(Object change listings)
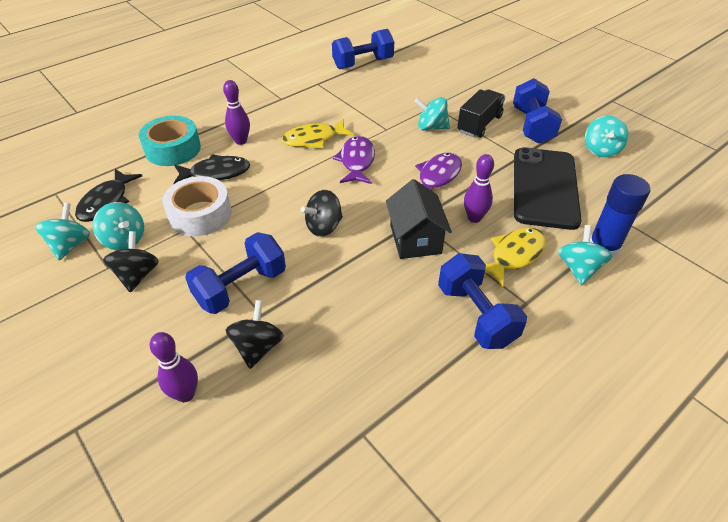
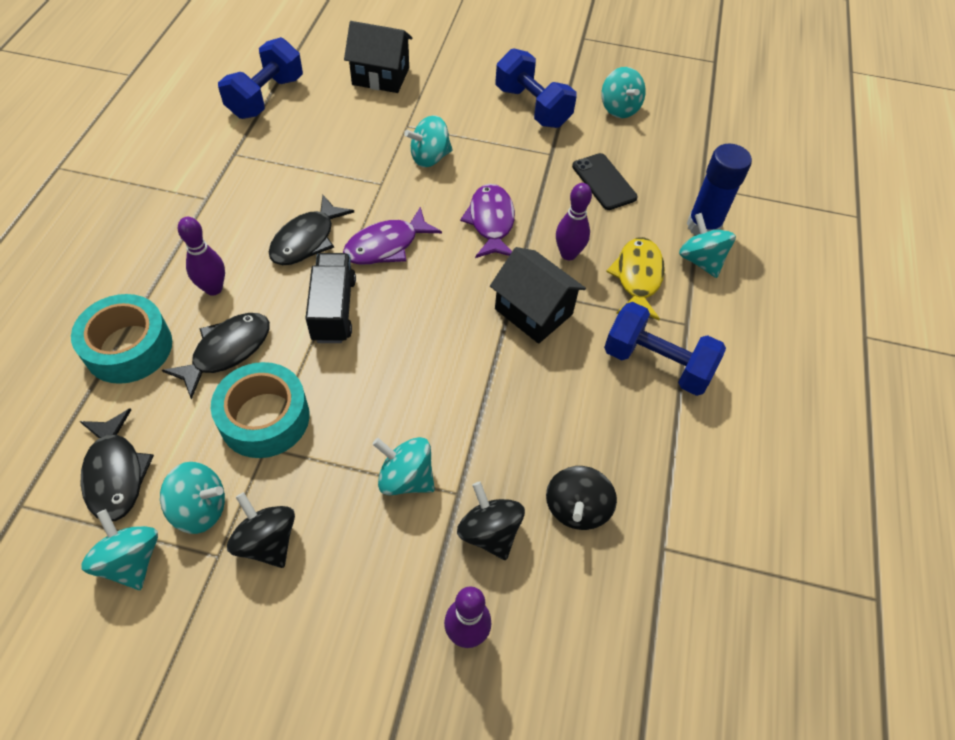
camera: 40 degrees left, 10 degrees up
(200, 214) = (264, 418): white tape -> turquoise tape
(241, 287) = (406, 478): blue dumbbell -> turquoise spinning top
(314, 139) = (307, 240): yellow fish -> black fish
(324, 227) = (427, 350): black spinning top -> black spinning top (576, 508)
(357, 161) = (386, 245): purple fish -> purple fish turned 90 degrees counterclockwise
(442, 75) = (381, 76): none -> black house
(479, 124) = (477, 129): black truck -> black truck (333, 309)
(545, 188) = (604, 182): black phone -> black phone, size x0.52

*BRIEF*: Please quote exactly the lines from the one containing "(479, 124) = (477, 129): black" through the last line of the records above, both included, and nothing else.

*EXPECTED ANSWER*:
(479, 124) = (477, 129): black truck -> black truck (333, 309)
(545, 188) = (604, 182): black phone -> black phone, size x0.52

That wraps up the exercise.